*Source records:*

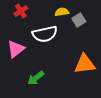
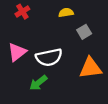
gray square: (79, 20) -> (84, 32), moved
white semicircle: (45, 34) -> (49, 57), moved

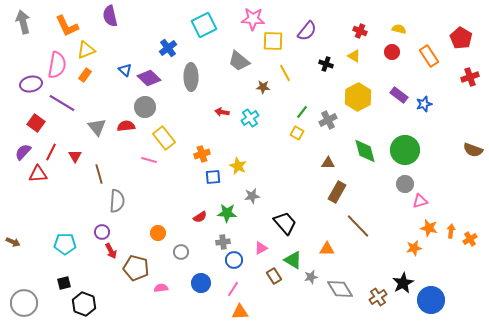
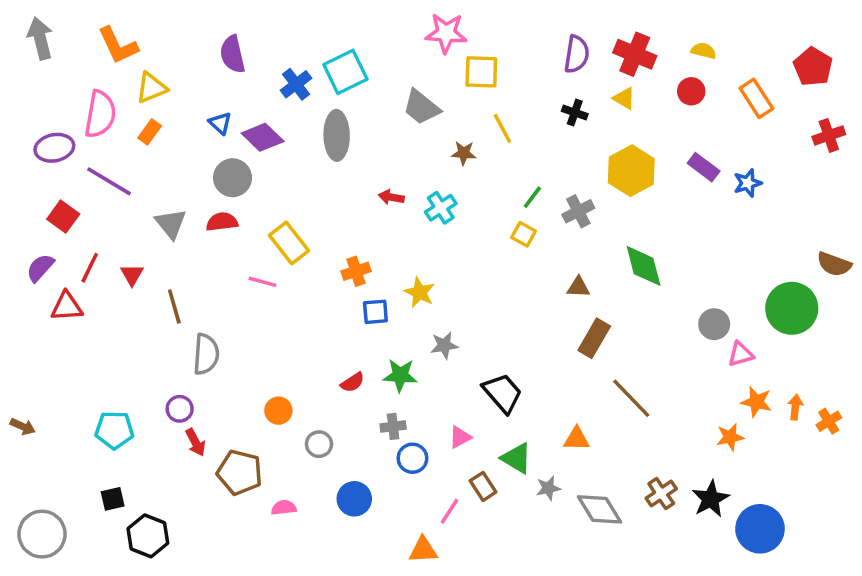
purple semicircle: (110, 16) -> (233, 54), moved
cyan square: (204, 25) -> (345, 72), moved
purple semicircle: (307, 31) -> (577, 54), moved, turned -30
red cross: (360, 31) -> (635, 54), size x1.6
gray circle: (145, 107) -> (233, 178), moved
green circle: (405, 150) -> (792, 308), moved
pink line: (233, 289) -> (450, 511), moved
brown cross: (378, 297) -> (661, 494), moved

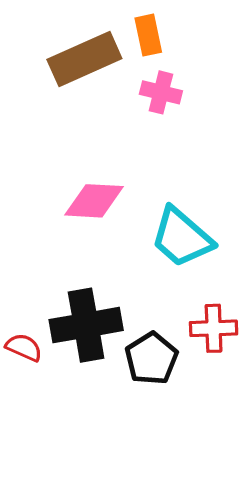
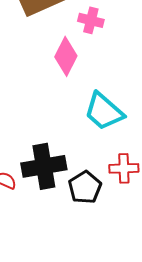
pink diamond: (94, 201) -> (66, 56), moved, turned -66

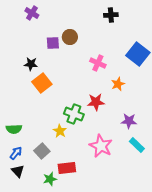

*What to produce:* The expected output is the full material above, unaltered, with pictures removed.

*Result for this task:*
gray square: (79, 20) -> (84, 32), moved
white semicircle: (45, 34) -> (49, 57), moved

purple semicircle: (110, 16) -> (233, 54), moved
cyan square: (204, 25) -> (345, 72), moved
purple semicircle: (307, 31) -> (577, 54), moved, turned -30
red cross: (360, 31) -> (635, 54), size x1.6
gray circle: (145, 107) -> (233, 178), moved
green circle: (405, 150) -> (792, 308), moved
pink line: (233, 289) -> (450, 511), moved
brown cross: (378, 297) -> (661, 494), moved

pink diamond: (94, 201) -> (66, 56), moved, turned -66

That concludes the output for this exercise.